*THE REQUEST*
Turn every line of the entries below into a Markdown table with two columns, Row and Text: Row for the running number and Text for the line. Leave out blank lines.

*MATERIAL FOR THE TASK*
::::

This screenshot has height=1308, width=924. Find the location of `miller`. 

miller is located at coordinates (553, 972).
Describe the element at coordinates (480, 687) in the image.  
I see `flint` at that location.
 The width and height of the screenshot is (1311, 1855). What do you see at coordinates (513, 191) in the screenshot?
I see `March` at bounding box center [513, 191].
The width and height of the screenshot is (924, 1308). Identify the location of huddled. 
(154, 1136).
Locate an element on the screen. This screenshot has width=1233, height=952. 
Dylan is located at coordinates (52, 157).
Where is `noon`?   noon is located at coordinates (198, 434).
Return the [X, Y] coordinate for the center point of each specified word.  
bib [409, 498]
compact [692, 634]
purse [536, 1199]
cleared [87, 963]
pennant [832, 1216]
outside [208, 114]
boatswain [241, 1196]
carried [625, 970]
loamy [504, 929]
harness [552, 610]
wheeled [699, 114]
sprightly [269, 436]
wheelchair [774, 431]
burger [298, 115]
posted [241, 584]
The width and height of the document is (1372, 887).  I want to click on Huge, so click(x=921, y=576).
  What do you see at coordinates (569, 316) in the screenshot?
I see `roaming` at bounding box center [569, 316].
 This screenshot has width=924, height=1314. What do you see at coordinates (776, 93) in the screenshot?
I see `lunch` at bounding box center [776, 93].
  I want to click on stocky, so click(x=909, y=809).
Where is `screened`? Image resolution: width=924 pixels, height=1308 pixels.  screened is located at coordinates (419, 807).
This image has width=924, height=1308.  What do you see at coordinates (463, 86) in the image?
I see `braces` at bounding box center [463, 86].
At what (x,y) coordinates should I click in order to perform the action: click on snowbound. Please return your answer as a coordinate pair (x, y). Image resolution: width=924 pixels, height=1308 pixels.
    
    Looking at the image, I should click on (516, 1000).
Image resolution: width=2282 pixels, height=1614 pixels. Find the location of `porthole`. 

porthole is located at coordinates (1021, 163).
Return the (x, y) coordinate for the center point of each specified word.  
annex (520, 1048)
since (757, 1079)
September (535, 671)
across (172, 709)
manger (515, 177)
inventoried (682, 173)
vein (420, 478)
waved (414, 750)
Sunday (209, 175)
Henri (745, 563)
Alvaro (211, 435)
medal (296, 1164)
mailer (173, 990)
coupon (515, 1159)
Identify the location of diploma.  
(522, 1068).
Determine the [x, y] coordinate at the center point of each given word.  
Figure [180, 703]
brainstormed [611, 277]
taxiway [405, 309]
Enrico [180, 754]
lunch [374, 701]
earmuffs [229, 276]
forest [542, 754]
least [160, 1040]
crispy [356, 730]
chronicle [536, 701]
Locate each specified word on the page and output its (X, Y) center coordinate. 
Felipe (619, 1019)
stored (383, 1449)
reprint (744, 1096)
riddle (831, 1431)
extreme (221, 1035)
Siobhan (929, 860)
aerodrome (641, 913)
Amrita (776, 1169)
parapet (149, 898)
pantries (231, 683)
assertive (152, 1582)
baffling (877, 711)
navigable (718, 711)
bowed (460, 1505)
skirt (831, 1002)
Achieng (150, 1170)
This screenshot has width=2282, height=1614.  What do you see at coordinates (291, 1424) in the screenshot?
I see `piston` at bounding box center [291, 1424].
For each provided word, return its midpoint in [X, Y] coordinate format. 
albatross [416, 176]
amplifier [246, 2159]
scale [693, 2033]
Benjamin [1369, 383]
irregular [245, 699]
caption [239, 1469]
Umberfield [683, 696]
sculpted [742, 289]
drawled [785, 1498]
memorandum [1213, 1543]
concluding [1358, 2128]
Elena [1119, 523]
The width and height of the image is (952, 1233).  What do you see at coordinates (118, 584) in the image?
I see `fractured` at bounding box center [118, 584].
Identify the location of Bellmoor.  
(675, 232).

::::

*SOLUTION TO THE PROBLEM*
| Row | Text |
|---|---|
| 1 | This screenshot has height=1308, width=924. Find the location of `miller`.  |
| 2 | miller is located at coordinates (553, 972). |
| 3 | Describe the element at coordinates (480, 687) in the image.   |
| 4 | I see `flint` at that location. |
| 5 |  The width and height of the screenshot is (1311, 1855). What do you see at coordinates (513, 191) in the screenshot? |
| 6 | I see `March` at bounding box center [513, 191]. |
| 7 | The width and height of the screenshot is (924, 1308). Identify the location of huddled.  |
| 8 | (154, 1136). |
| 9 | Locate an element on the screen. This screenshot has width=1233, height=952.  |
| 10 | Dylan is located at coordinates (52, 157). |
| 11 | Where is `noon`?   noon is located at coordinates (198, 434). |
| 12 | Return the [X, Y] coordinate for the center point of each specified word.   |
| 13 | bib [409, 498] |
| 14 | compact [692, 634] |
| 15 | purse [536, 1199] |
| 16 | cleared [87, 963] |
| 17 | pennant [832, 1216] |
| 18 | outside [208, 114] |
| 19 | boatswain [241, 1196] |
| 20 | carried [625, 970] |
| 21 | loamy [504, 929] |
| 22 | harness [552, 610] |
| 23 | wheeled [699, 114] |
| 24 | sprightly [269, 436] |
| 25 | wheelchair [774, 431] |
| 26 | burger [298, 115] |
| 27 | posted [241, 584] |
| 28 | The width and height of the document is (1372, 887).  I want to click on Huge, so click(x=921, y=576). |
| 29 |   What do you see at coordinates (569, 316) in the screenshot? |
| 30 | I see `roaming` at bounding box center [569, 316]. |
| 31 |  This screenshot has width=924, height=1314. What do you see at coordinates (776, 93) in the screenshot? |
| 32 | I see `lunch` at bounding box center [776, 93]. |
| 33 |   I want to click on stocky, so click(x=909, y=809). |
| 34 | Where is `screened`? Image resolution: width=924 pixels, height=1308 pixels.  screened is located at coordinates (419, 807). |
| 35 | This image has width=924, height=1308.  What do you see at coordinates (463, 86) in the image? |
| 36 | I see `braces` at bounding box center [463, 86]. |
| 37 | At what (x,y) coordinates should I click in order to perform the action: click on snowbound. Please return your answer as a coordinate pair (x, y). Image resolution: width=924 pixels, height=1308 pixels. |
| 38 |     Looking at the image, I should click on (516, 1000). |
| 39 | Image resolution: width=2282 pixels, height=1614 pixels. Find the location of `porthole`.  |
| 40 | porthole is located at coordinates (1021, 163). |
| 41 | Return the (x, y) coordinate for the center point of each specified word.   |
| 42 | annex (520, 1048) |
| 43 | since (757, 1079) |
| 44 | September (535, 671) |
| 45 | across (172, 709) |
| 46 | manger (515, 177) |
| 47 | inventoried (682, 173) |
| 48 | vein (420, 478) |
| 49 | waved (414, 750) |
| 50 | Sunday (209, 175) |
| 51 | Henri (745, 563) |
| 52 | Alvaro (211, 435) |
| 53 | medal (296, 1164) |
| 54 | mailer (173, 990) |
| 55 | coupon (515, 1159) |
| 56 | Identify the location of diploma.   |
| 57 | (522, 1068). |
| 58 | Determine the [x, y] coordinate at the center point of each given word.   |
| 59 | Figure [180, 703] |
| 60 | brainstormed [611, 277] |
| 61 | taxiway [405, 309] |
| 62 | Enrico [180, 754] |
| 63 | lunch [374, 701] |
| 64 | earmuffs [229, 276] |
| 65 | forest [542, 754] |
| 66 | least [160, 1040] |
| 67 | crispy [356, 730] |
| 68 | chronicle [536, 701] |
| 69 | Locate each specified word on the page and output its (X, Y) center coordinate.  |
| 70 | Felipe (619, 1019) |
| 71 | stored (383, 1449) |
| 72 | reprint (744, 1096) |
| 73 | riddle (831, 1431) |
| 74 | extreme (221, 1035) |
| 75 | Siobhan (929, 860) |
| 76 | aerodrome (641, 913) |
| 77 | Amrita (776, 1169) |
| 78 | parapet (149, 898) |
| 79 | pantries (231, 683) |
| 80 | assertive (152, 1582) |
| 81 | baffling (877, 711) |
| 82 | navigable (718, 711) |
| 83 | bowed (460, 1505) |
| 84 | skirt (831, 1002) |
| 85 | Achieng (150, 1170) |
| 86 | This screenshot has width=2282, height=1614.  What do you see at coordinates (291, 1424) in the screenshot? |
| 87 | I see `piston` at bounding box center [291, 1424]. |
| 88 | For each provided word, return its midpoint in [X, Y] coordinate format.  |
| 89 | albatross [416, 176] |
| 90 | amplifier [246, 2159] |
| 91 | scale [693, 2033] |
| 92 | Benjamin [1369, 383] |
| 93 | irregular [245, 699] |
| 94 | caption [239, 1469] |
| 95 | Umberfield [683, 696] |
| 96 | sculpted [742, 289] |
| 97 | drawled [785, 1498] |
| 98 | memorandum [1213, 1543] |
| 99 | concluding [1358, 2128] |
| 100 | Elena [1119, 523] |
| 101 | The width and height of the image is (952, 1233).  What do you see at coordinates (118, 584) in the image? |
| 102 | I see `fractured` at bounding box center [118, 584]. |
| 103 | Identify the location of Bellmoor.   |
| 104 | (675, 232). |